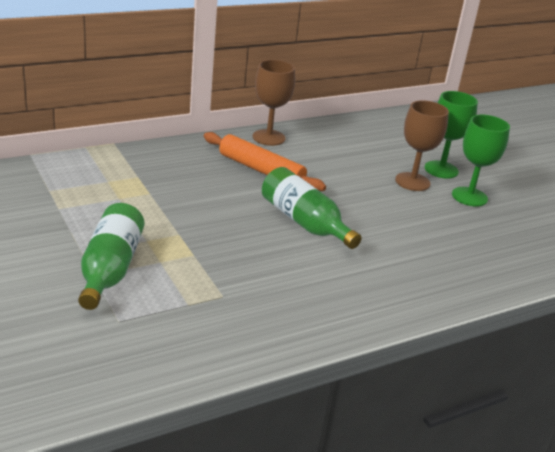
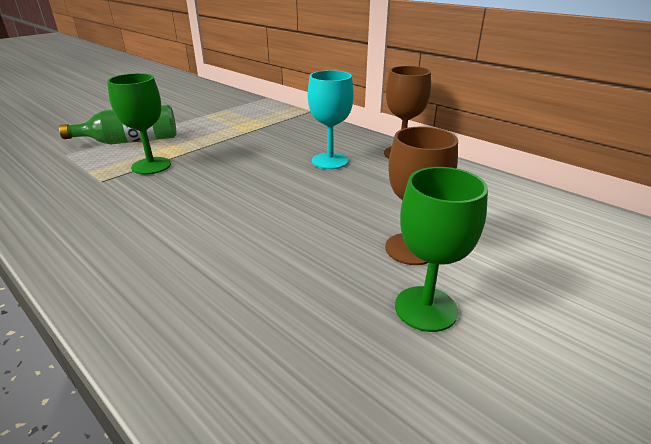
camera: 75 degrees right, 0 degrees up
orange rolling pin [204,132,326,191] -> turquoise goblet [308,70,354,169]
green bottle [262,167,362,249] -> none
green goblet [425,91,478,179] -> green goblet moved to [107,73,171,175]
────────────────────────────────────────
Task goal: Your answer should consist of the lines above that hold the word "green".

Output for this exercise:
green bottle [262,167,362,249] -> none
green goblet [425,91,478,179] -> green goblet moved to [107,73,171,175]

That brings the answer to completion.